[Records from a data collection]
□ □ □ □
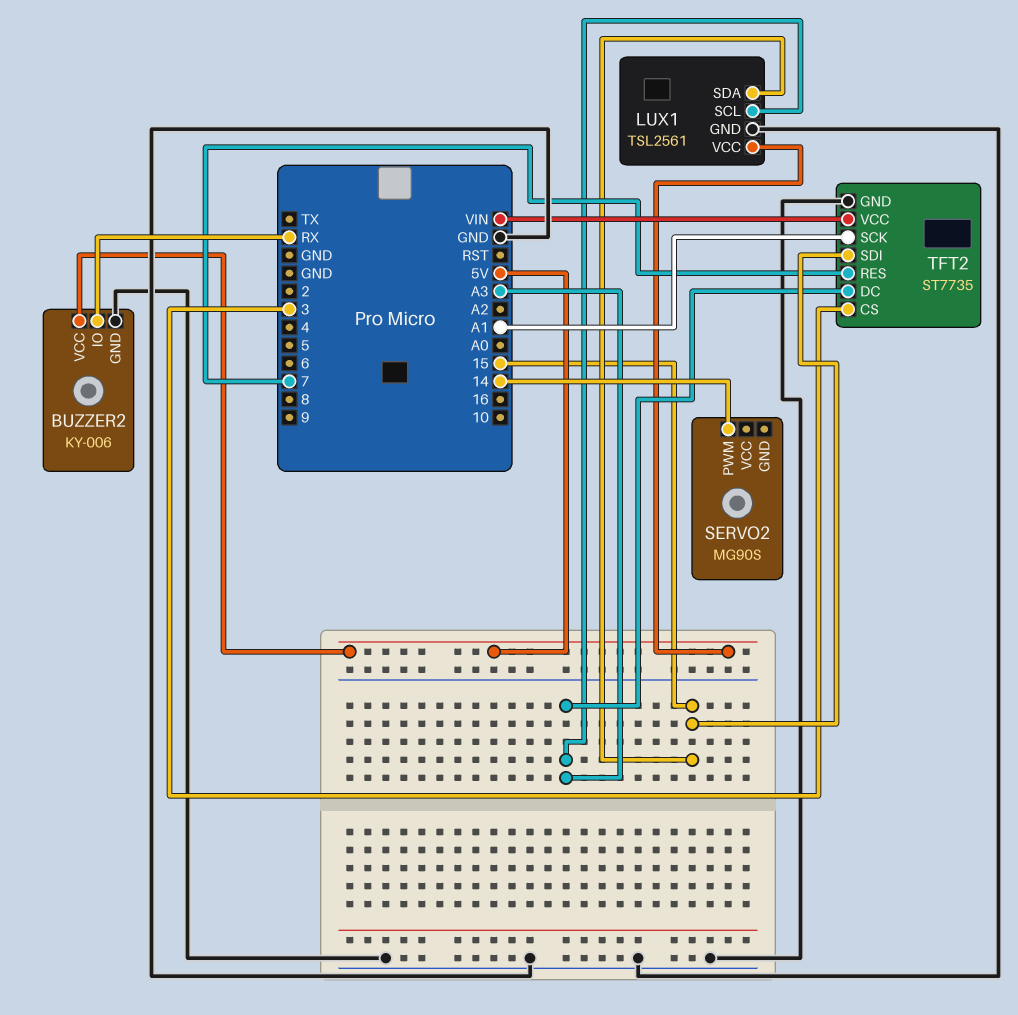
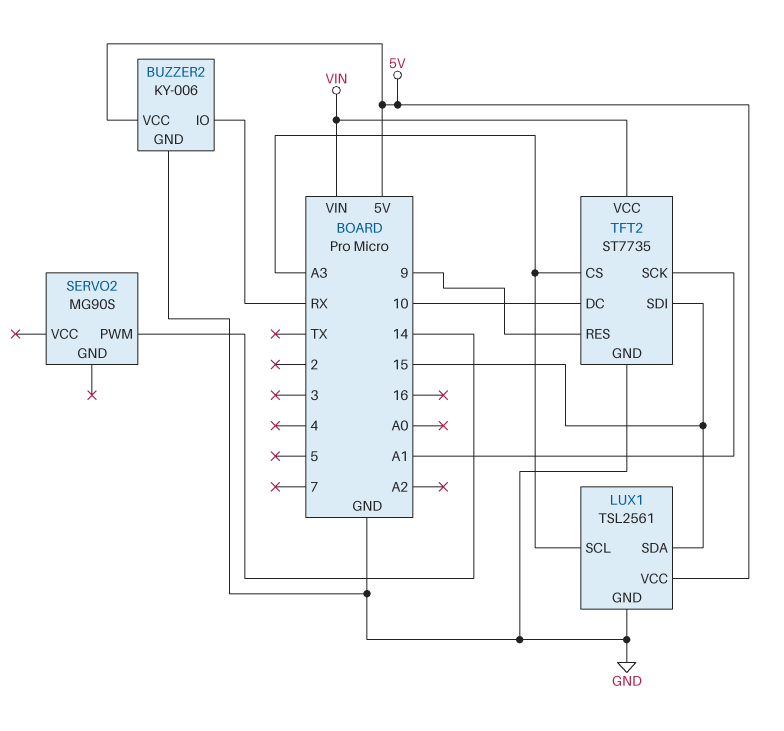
TFT2 pin CS: 3 -> A3
TFT2 pin DC: A3 -> 10
TFT2 pin RES: 7 -> 9

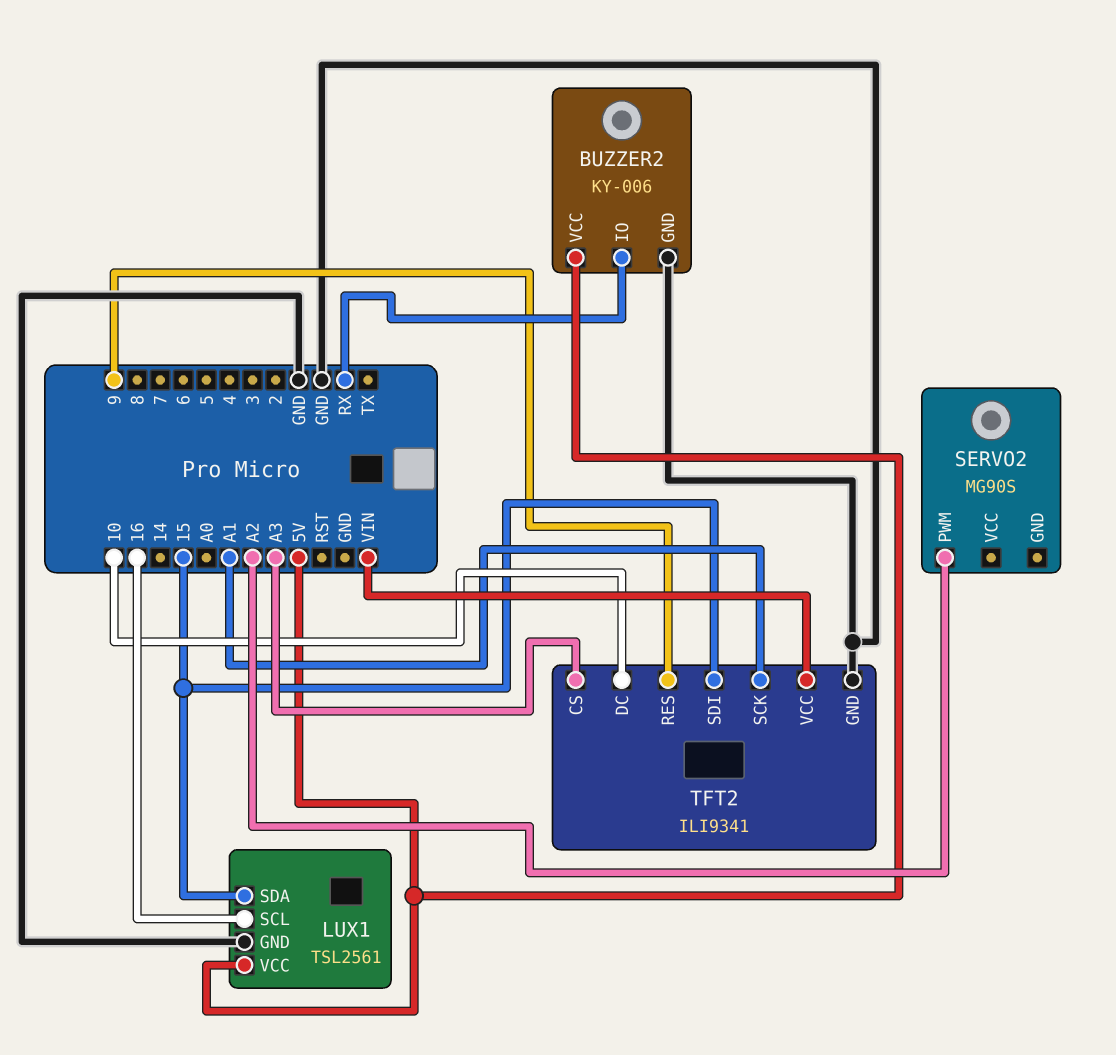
LUX1 pin SCL: A3 -> 16
SERVO2 pin PWM: 14 -> A2
TFT2: ST7735 -> ILI9341

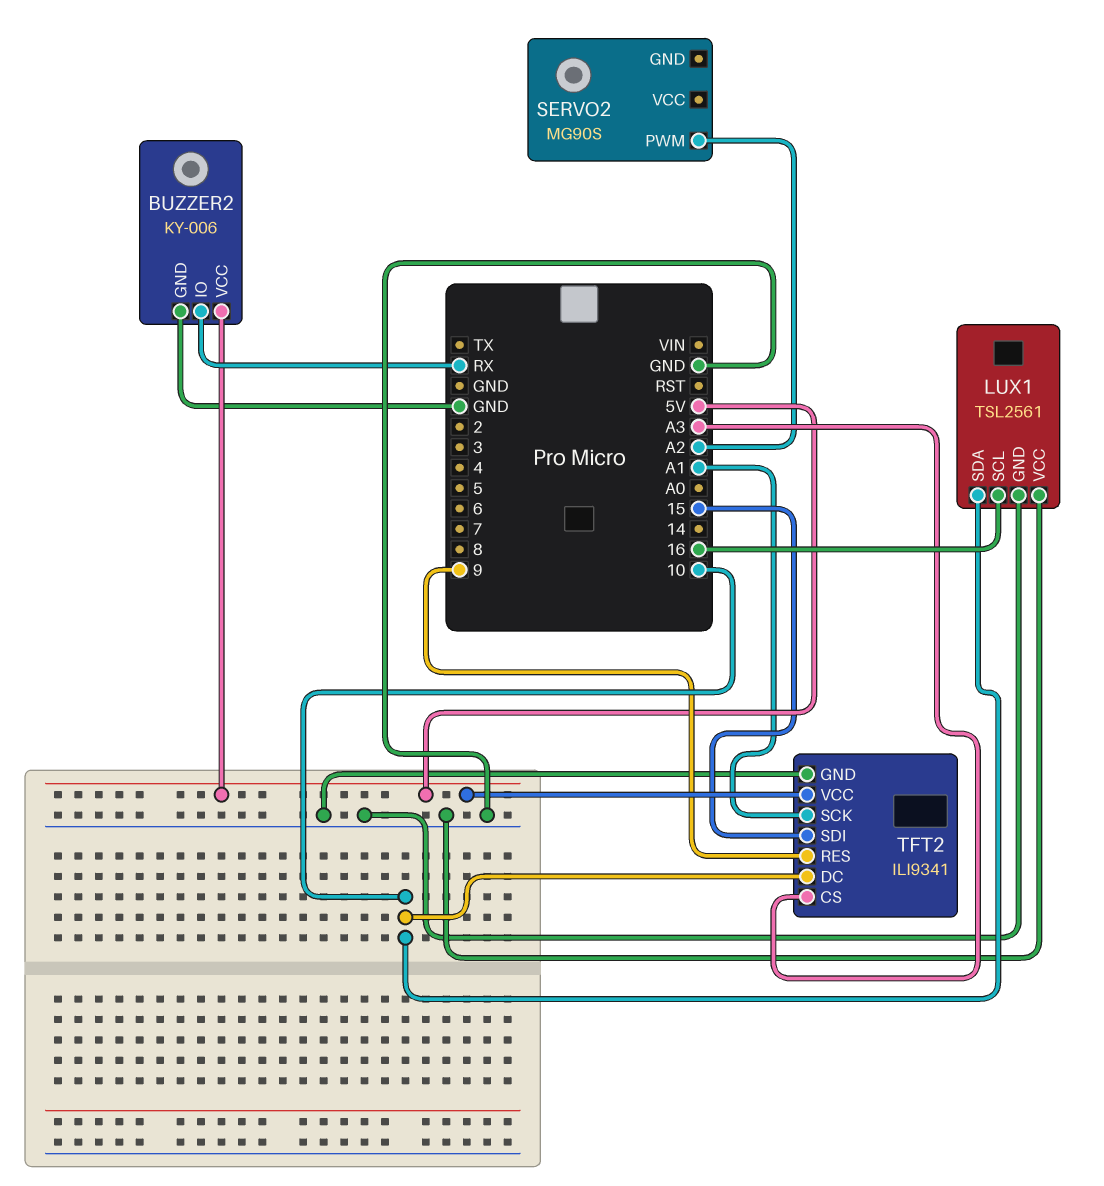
LUX1 pin SDA: 15 -> 10
LUX1 pin VCC: 5V -> GND
TFT2 pin VCC: VIN -> 5V

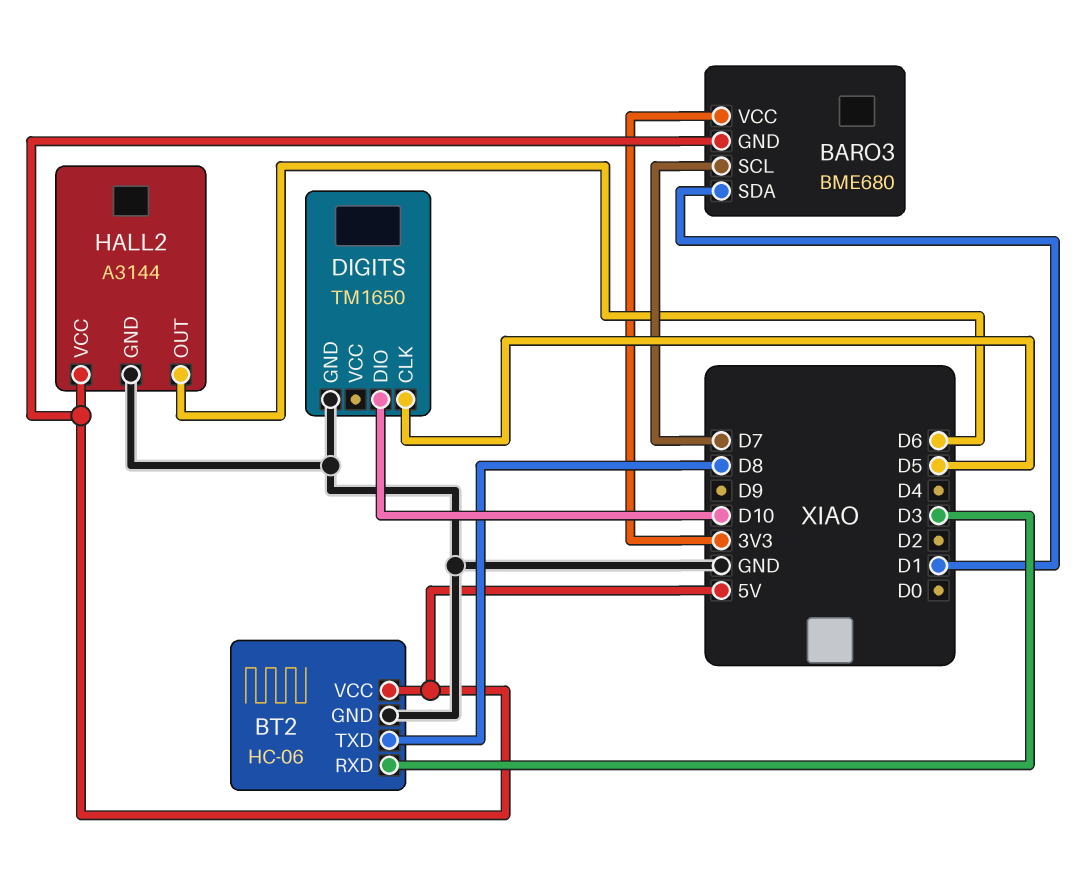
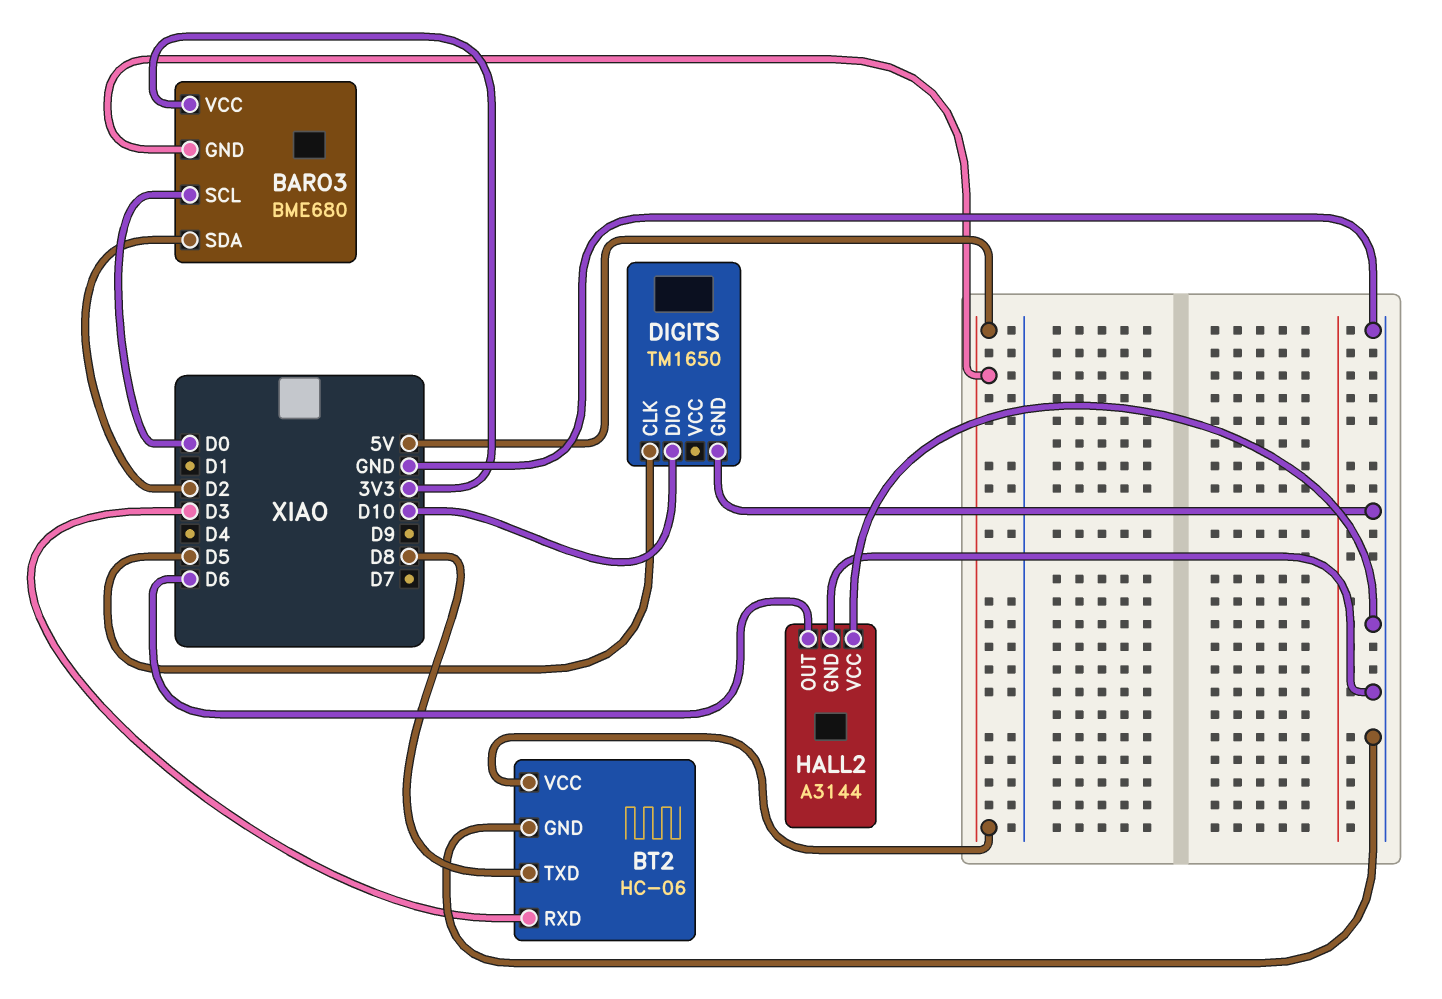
BARO3 pin SCL: D7 -> D0
BARO3 pin SDA: D1 -> D2
HALL2 pin VCC: 5V -> GND

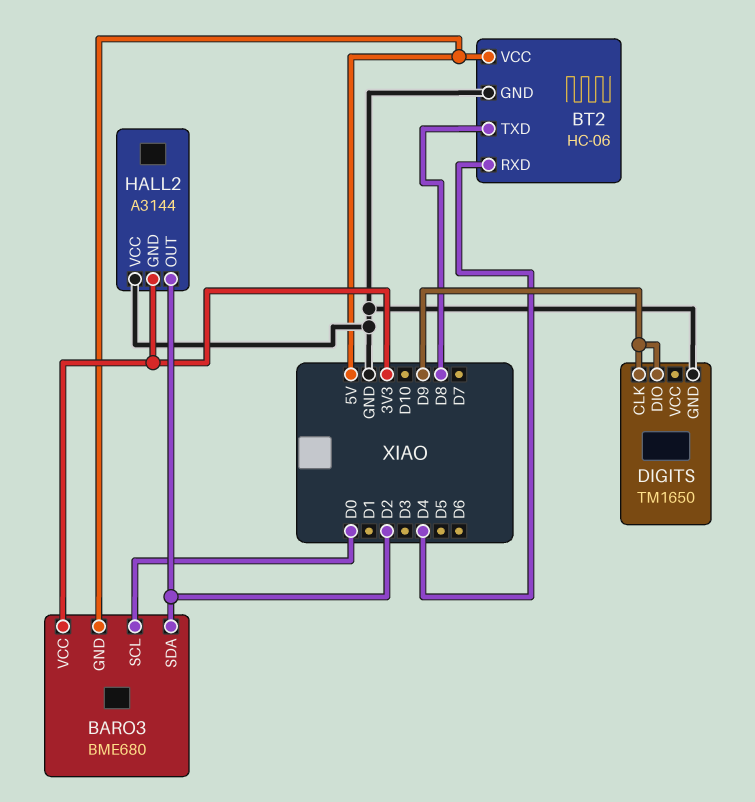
BT2 pin RXD: D3 -> D4
DIGITS pin CLK: D5 -> D9
DIGITS pin DIO: D10 -> D9
HALL2 pin GND: GND -> 3V3
HALL2 pin OUT: D6 -> D2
□ □ □ □
**EXERCISE**
Filter the entries above down to the lines that contain "DIGITS".

**TASK SOLUTION**
DIGITS pin CLK: D5 -> D9
DIGITS pin DIO: D10 -> D9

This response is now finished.